TASK OBJECTIVE: Given the records below, would you repeat exactly the lines that begin at the one containing "U5: NOR 74LS02" and end at the one containing "SW8: switch (N_12, N_19)", inclusive?

WORKING DATA:

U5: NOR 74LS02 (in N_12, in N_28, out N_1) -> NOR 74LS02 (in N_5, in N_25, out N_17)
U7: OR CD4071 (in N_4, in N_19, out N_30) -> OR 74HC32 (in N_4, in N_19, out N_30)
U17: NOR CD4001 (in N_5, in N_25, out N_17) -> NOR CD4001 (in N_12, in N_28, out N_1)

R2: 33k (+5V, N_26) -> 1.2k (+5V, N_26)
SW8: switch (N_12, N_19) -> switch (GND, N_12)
* * *
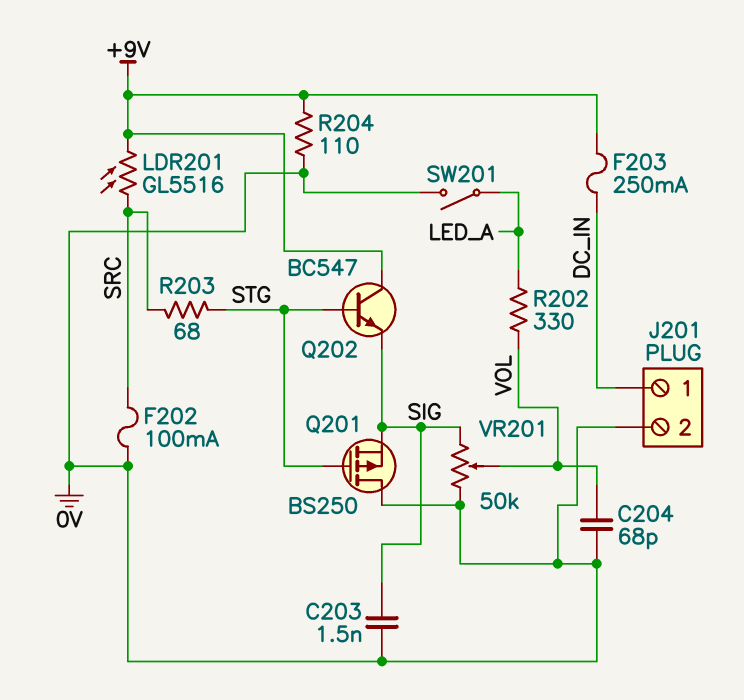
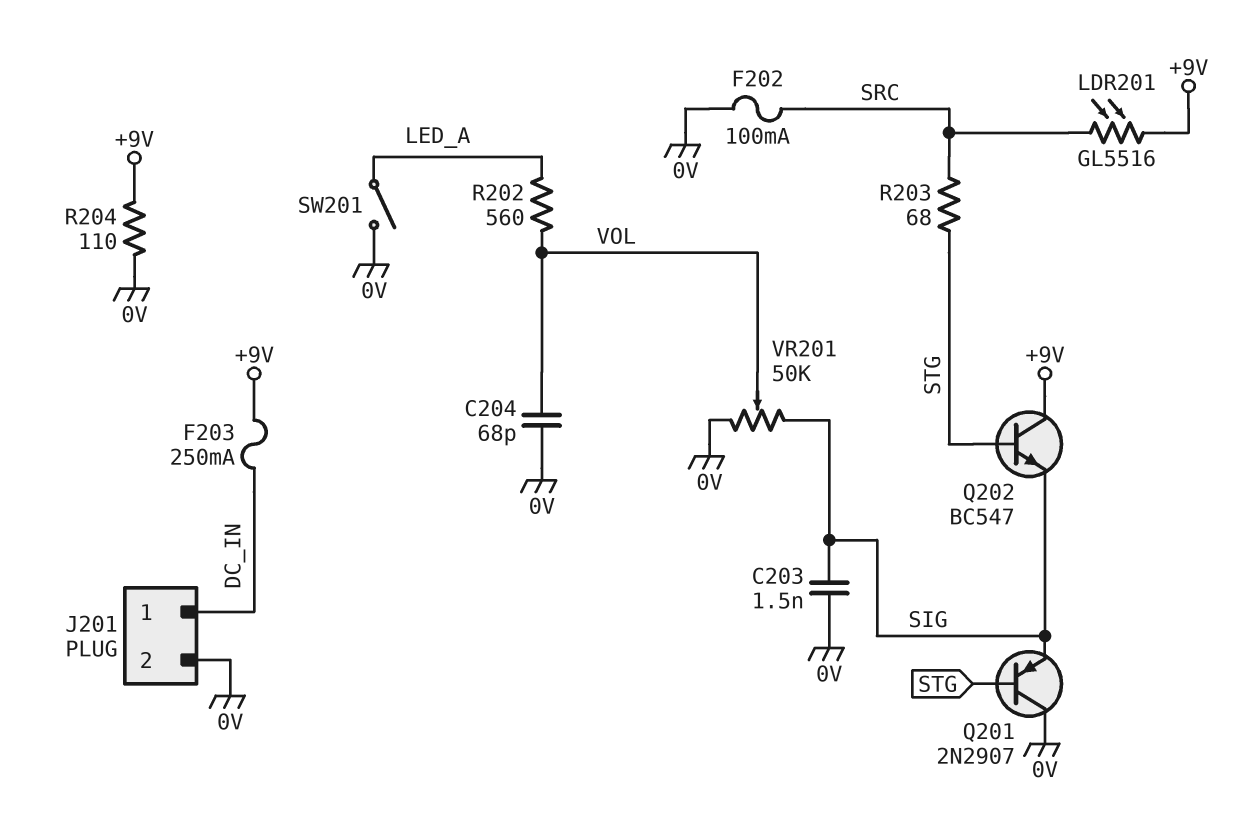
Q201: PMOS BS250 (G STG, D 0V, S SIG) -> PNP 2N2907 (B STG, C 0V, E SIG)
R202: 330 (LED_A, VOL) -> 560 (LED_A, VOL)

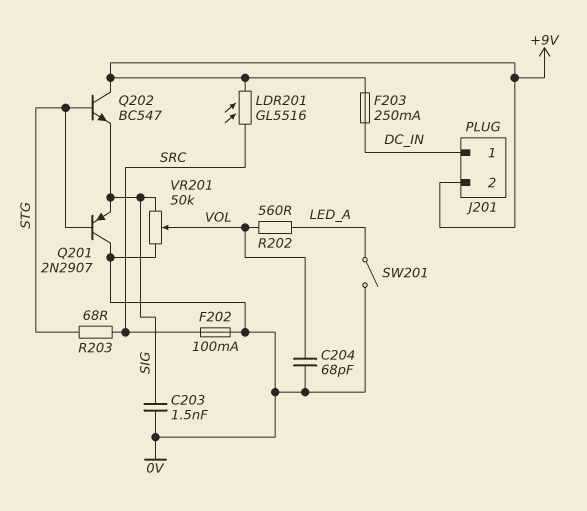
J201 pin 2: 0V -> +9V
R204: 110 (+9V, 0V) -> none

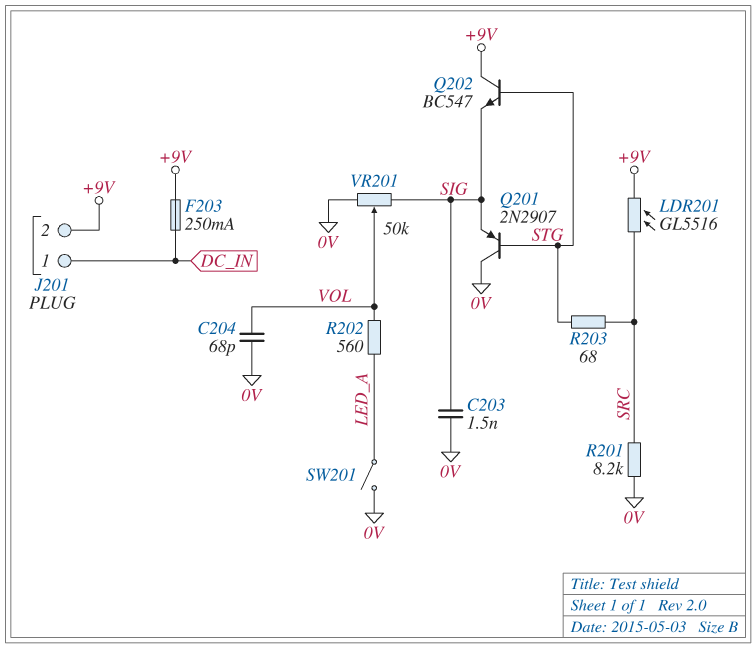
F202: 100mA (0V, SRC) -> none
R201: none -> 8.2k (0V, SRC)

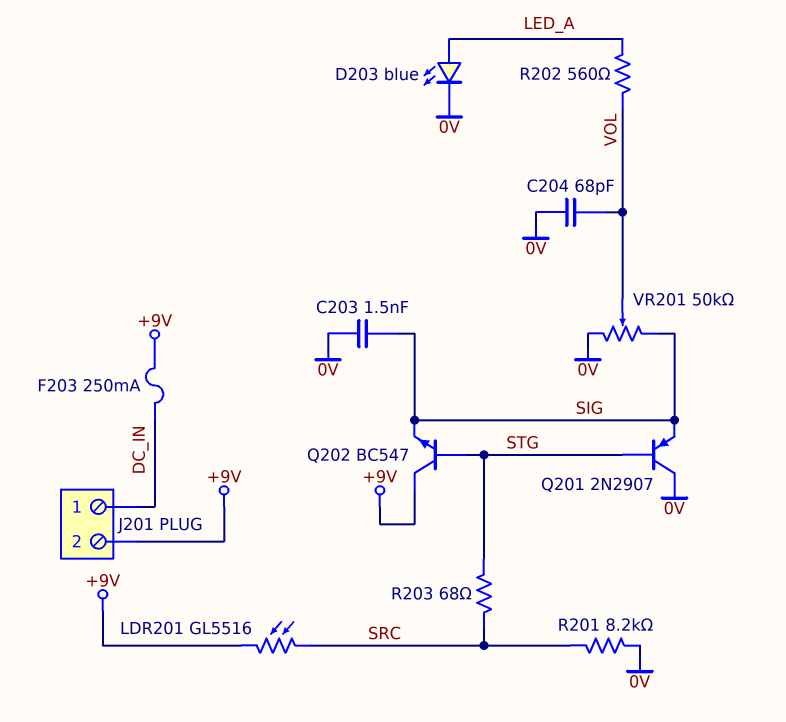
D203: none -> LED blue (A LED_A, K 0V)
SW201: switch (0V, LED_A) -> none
--
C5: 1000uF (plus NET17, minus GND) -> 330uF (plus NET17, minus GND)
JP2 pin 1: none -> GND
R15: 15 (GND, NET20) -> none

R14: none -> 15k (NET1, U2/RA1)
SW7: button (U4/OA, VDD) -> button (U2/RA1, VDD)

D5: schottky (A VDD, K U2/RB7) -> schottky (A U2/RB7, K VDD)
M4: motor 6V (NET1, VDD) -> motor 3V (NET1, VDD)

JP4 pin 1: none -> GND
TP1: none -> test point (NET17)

SOLUTION TO THIS PROBLEM:
U5: NOR 74LS02 (in N_12, in N_28, out N_1) -> NOR 74LS02 (in N_5, in N_25, out N_17)
U7: OR CD4071 (in N_4, in N_19, out N_30) -> OR 74HC32 (in N_4, in N_19, out N_30)
U17: NOR CD4001 (in N_5, in N_25, out N_17) -> NOR CD4001 (in N_12, in N_28, out N_1)

R2: 33k (+5V, N_26) -> 1.2k (+5V, N_26)
SW8: switch (N_12, N_19) -> switch (GND, N_12)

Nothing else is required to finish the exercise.